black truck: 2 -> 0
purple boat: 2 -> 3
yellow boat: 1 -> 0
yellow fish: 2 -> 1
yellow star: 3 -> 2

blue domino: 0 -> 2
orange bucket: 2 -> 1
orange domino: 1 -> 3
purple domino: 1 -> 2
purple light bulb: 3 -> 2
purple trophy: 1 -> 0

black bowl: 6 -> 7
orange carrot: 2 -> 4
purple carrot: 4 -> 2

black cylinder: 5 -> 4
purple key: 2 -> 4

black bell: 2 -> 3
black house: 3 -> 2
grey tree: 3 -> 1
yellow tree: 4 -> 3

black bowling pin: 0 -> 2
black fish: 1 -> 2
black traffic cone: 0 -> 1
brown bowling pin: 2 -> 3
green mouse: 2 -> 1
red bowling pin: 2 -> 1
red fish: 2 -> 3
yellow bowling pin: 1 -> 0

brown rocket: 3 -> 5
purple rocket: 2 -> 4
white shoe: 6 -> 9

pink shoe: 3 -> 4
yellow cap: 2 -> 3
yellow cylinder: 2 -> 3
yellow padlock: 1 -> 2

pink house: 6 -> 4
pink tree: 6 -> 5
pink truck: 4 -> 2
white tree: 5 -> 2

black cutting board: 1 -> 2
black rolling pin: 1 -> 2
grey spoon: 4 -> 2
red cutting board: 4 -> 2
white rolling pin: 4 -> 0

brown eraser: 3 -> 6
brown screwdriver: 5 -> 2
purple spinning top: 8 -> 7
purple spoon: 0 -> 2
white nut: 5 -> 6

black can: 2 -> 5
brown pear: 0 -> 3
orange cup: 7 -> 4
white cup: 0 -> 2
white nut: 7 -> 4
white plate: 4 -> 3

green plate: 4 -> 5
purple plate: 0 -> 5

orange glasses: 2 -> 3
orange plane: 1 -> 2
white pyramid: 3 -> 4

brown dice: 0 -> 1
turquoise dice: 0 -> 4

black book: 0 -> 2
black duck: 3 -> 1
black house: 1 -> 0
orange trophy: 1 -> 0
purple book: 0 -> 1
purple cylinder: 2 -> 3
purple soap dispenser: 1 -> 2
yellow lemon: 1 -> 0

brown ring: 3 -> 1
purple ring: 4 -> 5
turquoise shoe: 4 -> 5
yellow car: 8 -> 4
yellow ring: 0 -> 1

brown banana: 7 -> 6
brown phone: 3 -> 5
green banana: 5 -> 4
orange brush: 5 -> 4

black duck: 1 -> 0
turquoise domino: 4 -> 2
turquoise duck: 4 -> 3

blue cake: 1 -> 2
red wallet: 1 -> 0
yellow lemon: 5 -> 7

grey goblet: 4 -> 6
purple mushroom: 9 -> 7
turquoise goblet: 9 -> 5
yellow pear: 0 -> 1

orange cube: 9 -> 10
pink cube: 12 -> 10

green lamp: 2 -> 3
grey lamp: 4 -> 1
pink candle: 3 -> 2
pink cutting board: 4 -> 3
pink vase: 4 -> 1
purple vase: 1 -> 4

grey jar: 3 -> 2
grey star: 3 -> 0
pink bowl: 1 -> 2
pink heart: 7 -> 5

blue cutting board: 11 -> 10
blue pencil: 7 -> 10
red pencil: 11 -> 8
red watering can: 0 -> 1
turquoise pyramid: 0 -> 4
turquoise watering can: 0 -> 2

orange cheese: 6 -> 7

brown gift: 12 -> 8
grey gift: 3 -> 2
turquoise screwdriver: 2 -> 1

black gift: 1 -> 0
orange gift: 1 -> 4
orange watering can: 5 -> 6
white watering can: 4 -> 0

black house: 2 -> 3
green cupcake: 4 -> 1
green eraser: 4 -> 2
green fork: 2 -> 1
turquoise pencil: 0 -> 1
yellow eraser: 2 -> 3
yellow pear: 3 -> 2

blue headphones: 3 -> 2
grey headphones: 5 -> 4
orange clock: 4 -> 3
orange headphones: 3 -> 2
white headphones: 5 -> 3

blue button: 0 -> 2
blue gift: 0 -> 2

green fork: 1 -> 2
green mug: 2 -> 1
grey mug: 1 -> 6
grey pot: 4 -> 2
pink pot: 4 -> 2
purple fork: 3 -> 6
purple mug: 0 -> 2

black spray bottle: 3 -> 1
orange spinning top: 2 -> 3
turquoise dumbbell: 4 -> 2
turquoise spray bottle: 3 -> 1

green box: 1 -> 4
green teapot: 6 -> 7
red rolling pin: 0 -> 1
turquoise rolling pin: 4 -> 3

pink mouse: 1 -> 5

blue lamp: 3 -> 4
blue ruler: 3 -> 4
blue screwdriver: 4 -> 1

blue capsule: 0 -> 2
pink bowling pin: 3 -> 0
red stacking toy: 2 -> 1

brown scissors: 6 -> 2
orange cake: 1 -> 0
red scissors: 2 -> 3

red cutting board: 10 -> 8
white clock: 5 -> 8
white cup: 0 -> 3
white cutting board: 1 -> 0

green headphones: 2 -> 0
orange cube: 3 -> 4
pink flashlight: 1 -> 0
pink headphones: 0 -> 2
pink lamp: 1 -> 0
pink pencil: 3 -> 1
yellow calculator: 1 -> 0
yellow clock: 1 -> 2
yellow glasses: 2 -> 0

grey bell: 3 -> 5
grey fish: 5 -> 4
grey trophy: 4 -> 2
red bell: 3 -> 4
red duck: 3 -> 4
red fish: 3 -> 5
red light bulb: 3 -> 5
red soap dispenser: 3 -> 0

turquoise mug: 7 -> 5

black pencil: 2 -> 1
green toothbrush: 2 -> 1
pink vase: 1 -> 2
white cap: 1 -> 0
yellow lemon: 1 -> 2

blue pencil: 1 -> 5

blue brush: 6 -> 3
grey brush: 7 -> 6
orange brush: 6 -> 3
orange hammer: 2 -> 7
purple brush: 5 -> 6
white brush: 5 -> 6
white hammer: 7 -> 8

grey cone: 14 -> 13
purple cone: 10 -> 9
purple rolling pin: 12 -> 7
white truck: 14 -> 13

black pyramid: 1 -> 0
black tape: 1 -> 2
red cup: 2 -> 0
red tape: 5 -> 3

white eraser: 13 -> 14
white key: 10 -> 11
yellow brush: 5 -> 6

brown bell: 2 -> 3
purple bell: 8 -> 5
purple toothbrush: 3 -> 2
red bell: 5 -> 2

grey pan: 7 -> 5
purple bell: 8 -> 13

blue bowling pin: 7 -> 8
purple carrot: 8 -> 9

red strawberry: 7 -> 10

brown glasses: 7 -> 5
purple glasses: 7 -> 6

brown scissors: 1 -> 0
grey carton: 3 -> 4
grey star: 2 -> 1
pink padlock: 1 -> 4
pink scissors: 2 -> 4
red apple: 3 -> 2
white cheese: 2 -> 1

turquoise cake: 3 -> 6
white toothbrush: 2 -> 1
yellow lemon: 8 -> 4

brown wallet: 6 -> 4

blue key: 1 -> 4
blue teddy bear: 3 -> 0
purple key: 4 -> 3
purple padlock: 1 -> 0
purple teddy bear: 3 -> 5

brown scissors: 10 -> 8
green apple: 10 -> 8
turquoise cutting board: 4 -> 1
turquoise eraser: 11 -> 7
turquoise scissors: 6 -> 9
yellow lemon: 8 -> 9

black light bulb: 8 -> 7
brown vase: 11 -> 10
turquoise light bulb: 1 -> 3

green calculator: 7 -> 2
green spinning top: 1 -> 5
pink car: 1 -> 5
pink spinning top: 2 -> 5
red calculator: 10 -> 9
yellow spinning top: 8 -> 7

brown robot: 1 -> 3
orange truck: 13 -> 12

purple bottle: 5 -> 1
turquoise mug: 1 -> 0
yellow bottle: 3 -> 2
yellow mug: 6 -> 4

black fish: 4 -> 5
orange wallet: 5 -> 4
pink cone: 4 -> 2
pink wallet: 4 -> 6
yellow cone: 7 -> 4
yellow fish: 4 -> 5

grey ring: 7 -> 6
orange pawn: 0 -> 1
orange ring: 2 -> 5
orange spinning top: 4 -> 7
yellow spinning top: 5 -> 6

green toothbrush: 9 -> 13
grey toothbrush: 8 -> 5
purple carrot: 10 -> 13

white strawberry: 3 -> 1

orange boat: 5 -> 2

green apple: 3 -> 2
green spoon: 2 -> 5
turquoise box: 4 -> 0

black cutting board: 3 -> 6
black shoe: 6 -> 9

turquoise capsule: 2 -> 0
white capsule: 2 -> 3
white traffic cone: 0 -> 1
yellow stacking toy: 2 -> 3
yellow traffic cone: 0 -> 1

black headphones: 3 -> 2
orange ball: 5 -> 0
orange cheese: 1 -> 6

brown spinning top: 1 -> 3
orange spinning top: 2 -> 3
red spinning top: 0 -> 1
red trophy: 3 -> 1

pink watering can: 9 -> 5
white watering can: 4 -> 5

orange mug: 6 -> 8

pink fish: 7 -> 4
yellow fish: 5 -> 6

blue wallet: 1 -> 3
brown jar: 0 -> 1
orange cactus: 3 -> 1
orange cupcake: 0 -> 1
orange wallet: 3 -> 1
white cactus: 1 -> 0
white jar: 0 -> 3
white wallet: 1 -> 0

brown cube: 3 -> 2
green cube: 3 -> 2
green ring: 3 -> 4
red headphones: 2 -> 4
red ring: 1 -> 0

________________________

* Exercise requirements: Transcribe the listing above line for line, from the first line to the line containing "grey tree: 3 -> 1", inclusive, with no other lines.

* Expected output:
black truck: 2 -> 0
purple boat: 2 -> 3
yellow boat: 1 -> 0
yellow fish: 2 -> 1
yellow star: 3 -> 2

blue domino: 0 -> 2
orange bucket: 2 -> 1
orange domino: 1 -> 3
purple domino: 1 -> 2
purple light bulb: 3 -> 2
purple trophy: 1 -> 0

black bowl: 6 -> 7
orange carrot: 2 -> 4
purple carrot: 4 -> 2

black cylinder: 5 -> 4
purple key: 2 -> 4

black bell: 2 -> 3
black house: 3 -> 2
grey tree: 3 -> 1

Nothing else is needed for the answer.